_WORK REQUIRED:_
Excluding every picture, print exactly the lines from the one containing "(305, 96) = (244, 248): none -> orange fish" through the end of the material below, both ends included.

_____

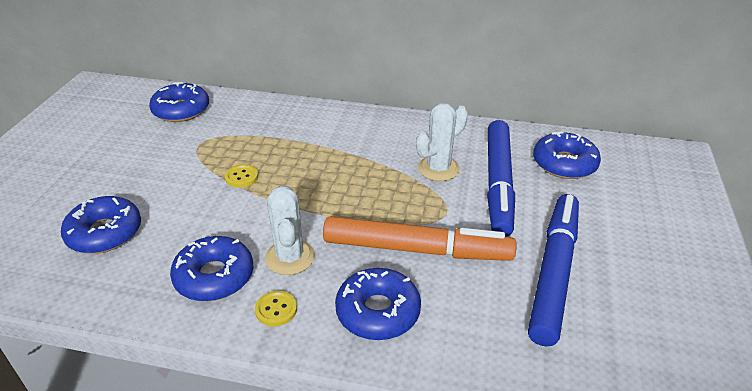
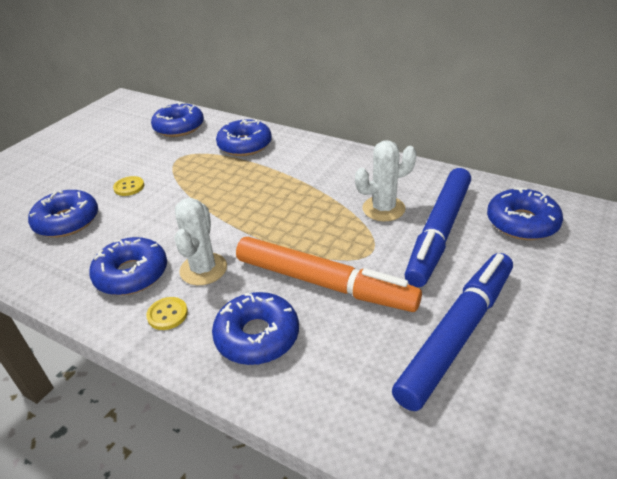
camera: 20 degrees right, 0 degrees up
(241, 177) = (199, 191): yellow button -> yellow button (129, 187)
(267, 122) = (245, 145): none -> blue donut

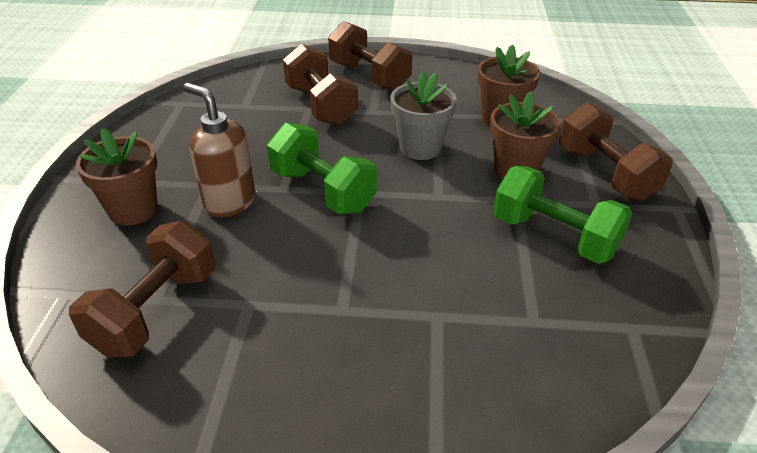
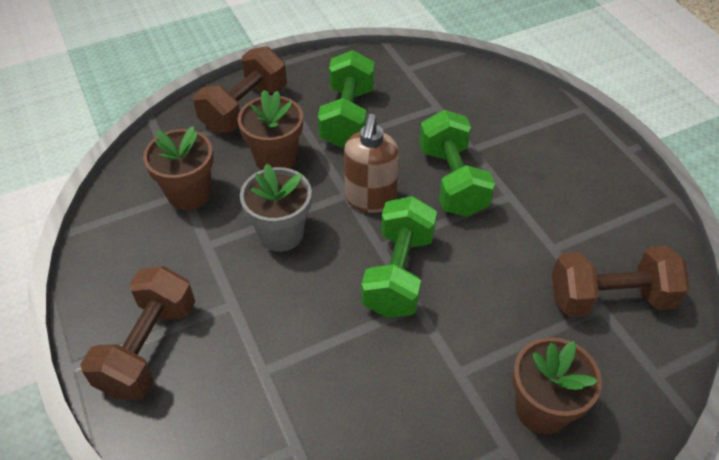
camera: 120 degrees left, 10 degrees up
(229, 202) = (468, 335): brown soap dispenser -> brown soap dispenser (370, 199)
(321, 105) = (249, 360): brown dumbbell -> none
(399, 273) = (452, 181): none -> green dumbbell

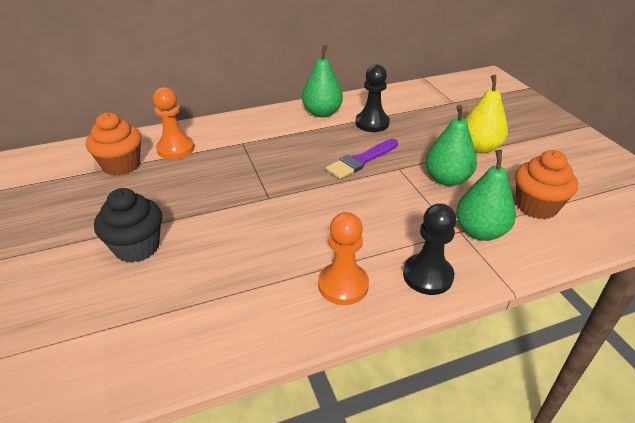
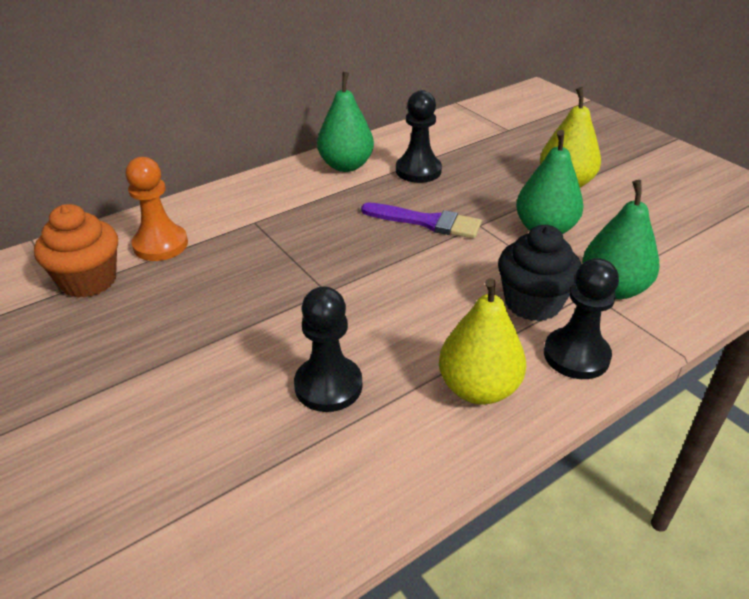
camera: 15 degrees left, 0 degrees up
(137, 247) = (169, 393): black cupcake -> black cupcake (532, 303)
(240, 262) = (328, 386): none -> black pawn
(343, 285) = (478, 388): orange pawn -> yellow pear
(361, 160) = (426, 222): purple brush -> purple brush turned 105 degrees counterclockwise
(536, 206) = (663, 246): orange cupcake -> none

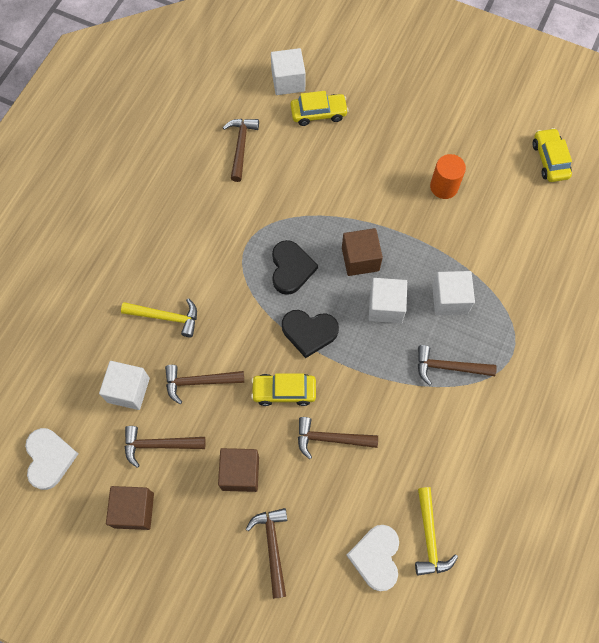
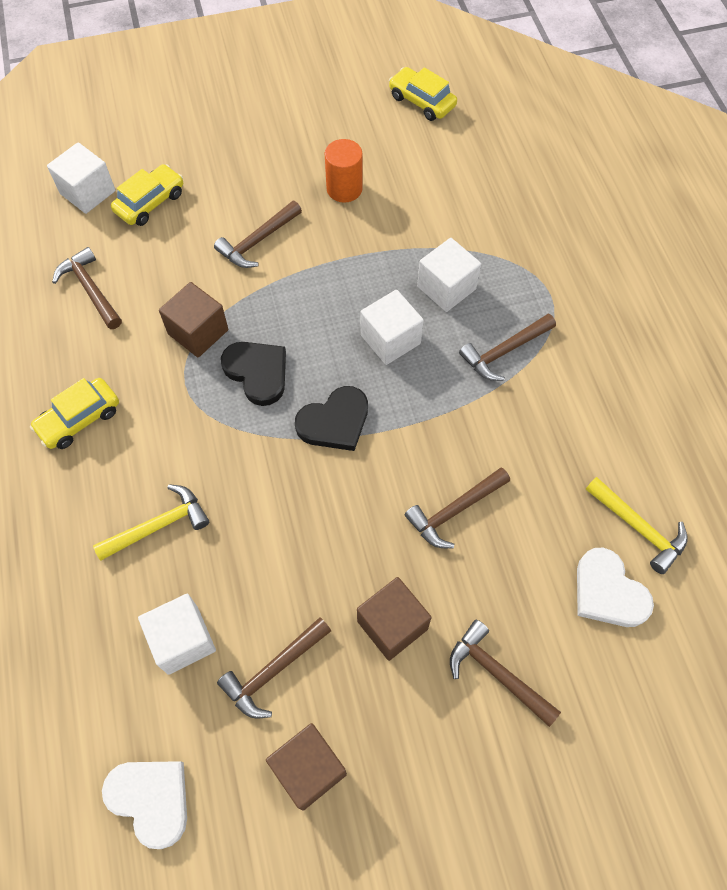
camera: 40 degrees left, 5 degrees down
(199, 382) = (259, 565): brown hammer -> brown hammer (258, 241)
(284, 391) = (362, 502): yellow car -> yellow car (79, 419)
(360, 259) = (322, 312): brown cube -> brown cube (198, 332)

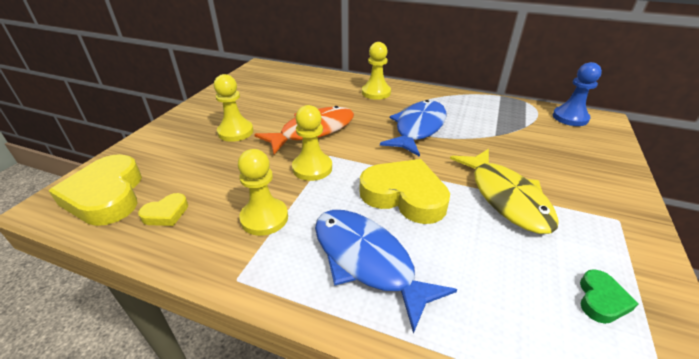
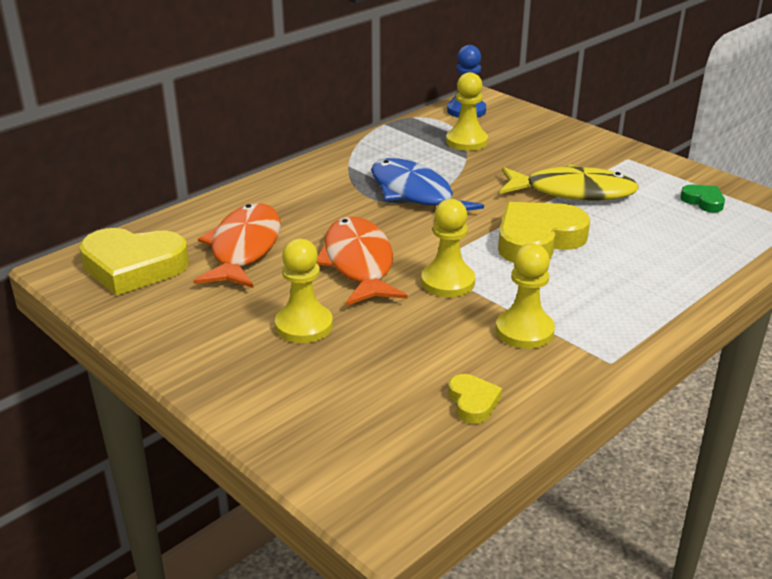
camera: 65 degrees left, 5 degrees down
(107, 196) = (396, 455): yellow heart -> yellow heart (133, 267)
(305, 96) = (244, 248): none -> orange fish
(367, 261) = (620, 285): blue fish -> none
(376, 93) = (294, 194): yellow pawn -> yellow pawn (466, 141)

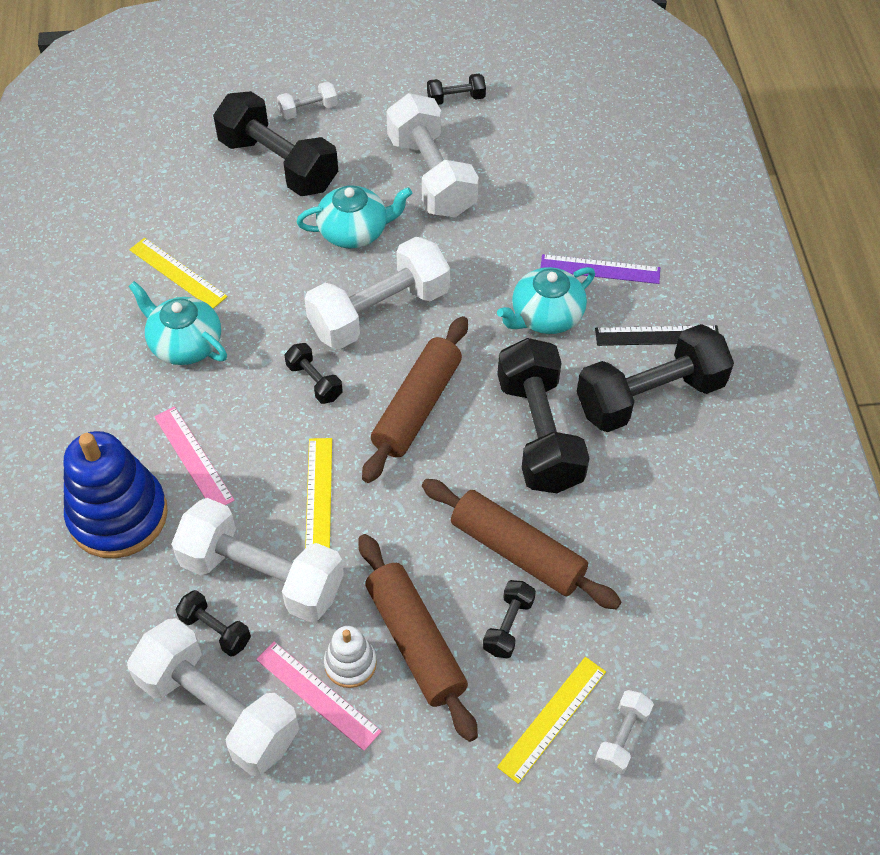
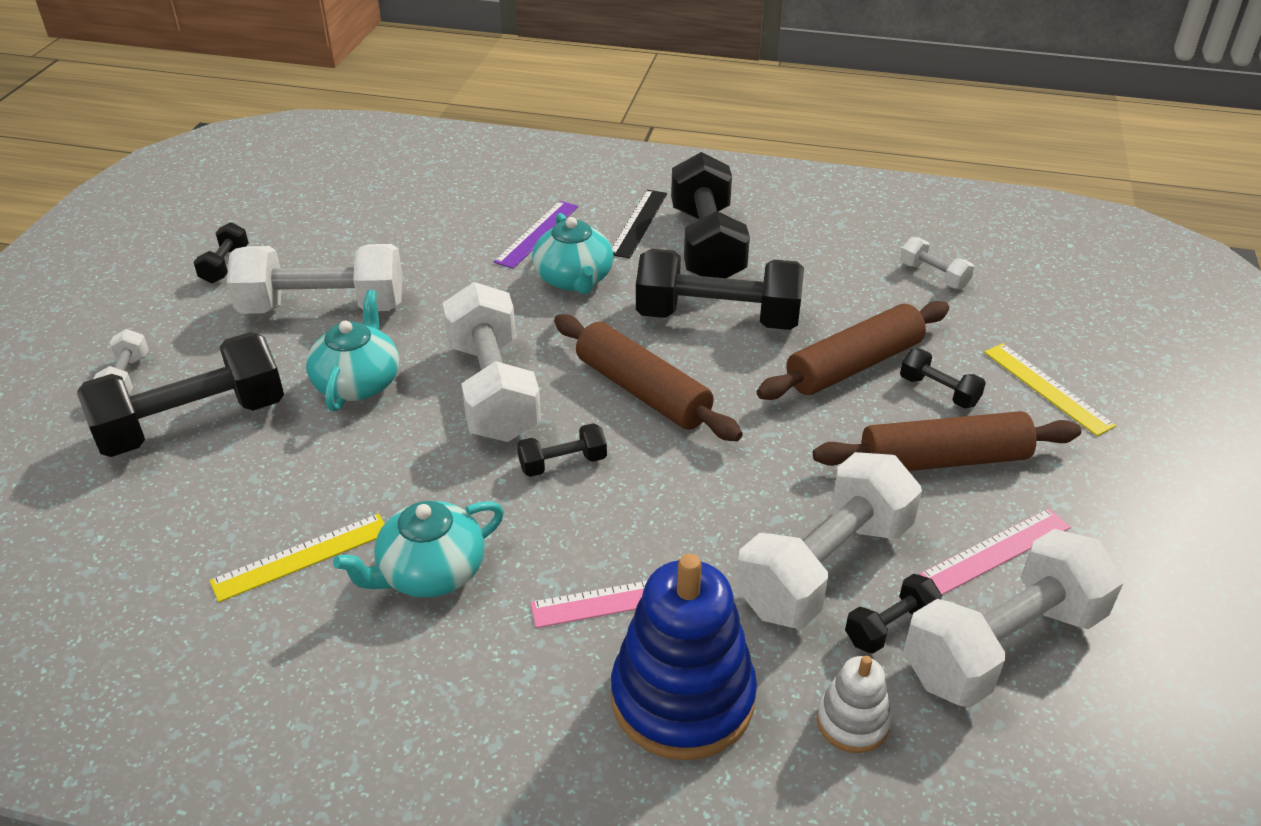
camera: 70 degrees left, 15 degrees down
(319, 495) = (728, 494): yellow ruler -> none
(350, 663) = (960, 516): white stacking toy -> white stacking toy (852, 722)
(622, 738) = (1072, 352): white dumbbell -> white dumbbell (933, 276)

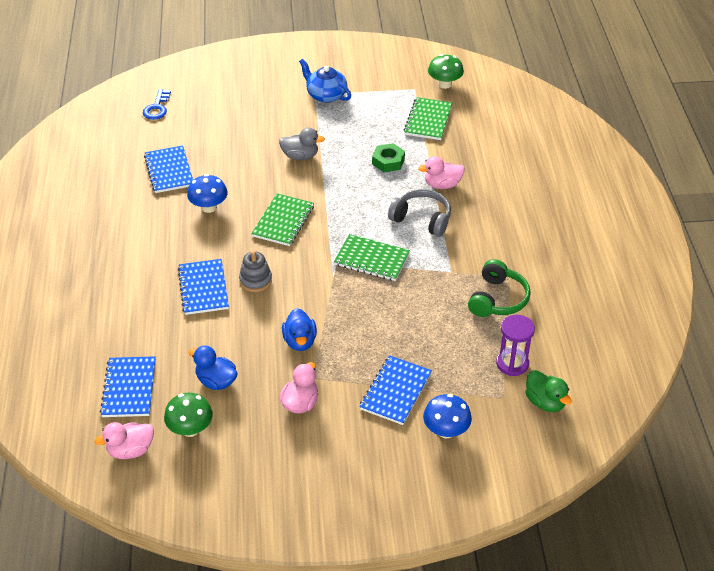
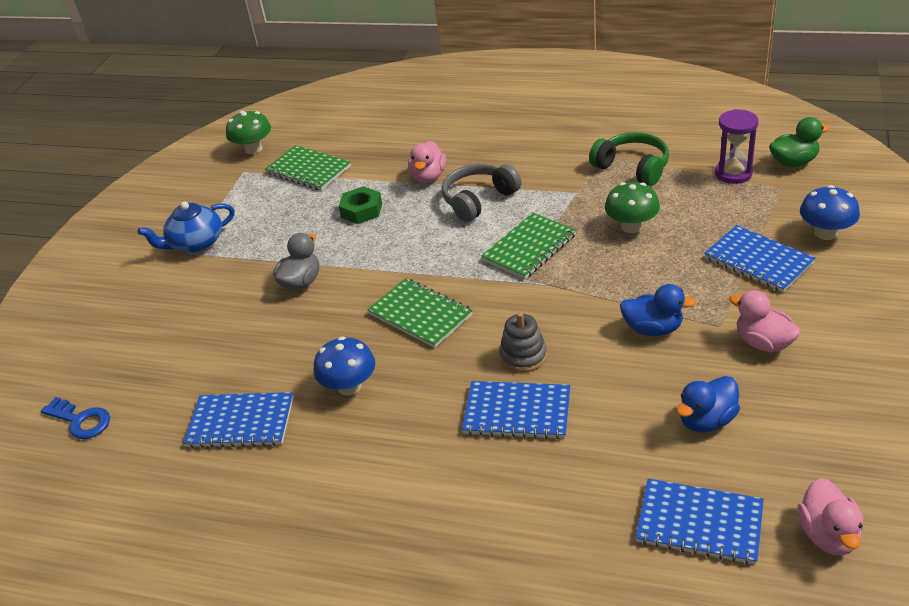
camera: 65 degrees left, 5 degrees down
(190, 429) = (794, 459): green mushroom -> green mushroom (631, 226)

_____

_COMPLETED EXERCISE:_
(305, 96) = (244, 248): none -> orange fish
(367, 261) = (620, 285): blue fish -> none
(376, 93) = (294, 194): yellow pawn -> yellow pawn (466, 141)

camera: 70 degrees left, 15 degrees down
(319, 495) = (728, 494): yellow ruler -> none
(350, 663) = (960, 516): white stacking toy -> white stacking toy (852, 722)
(622, 738) = (1072, 352): white dumbbell -> white dumbbell (933, 276)

camera: 65 degrees left, 5 degrees down
(190, 429) = (794, 459): green mushroom -> green mushroom (631, 226)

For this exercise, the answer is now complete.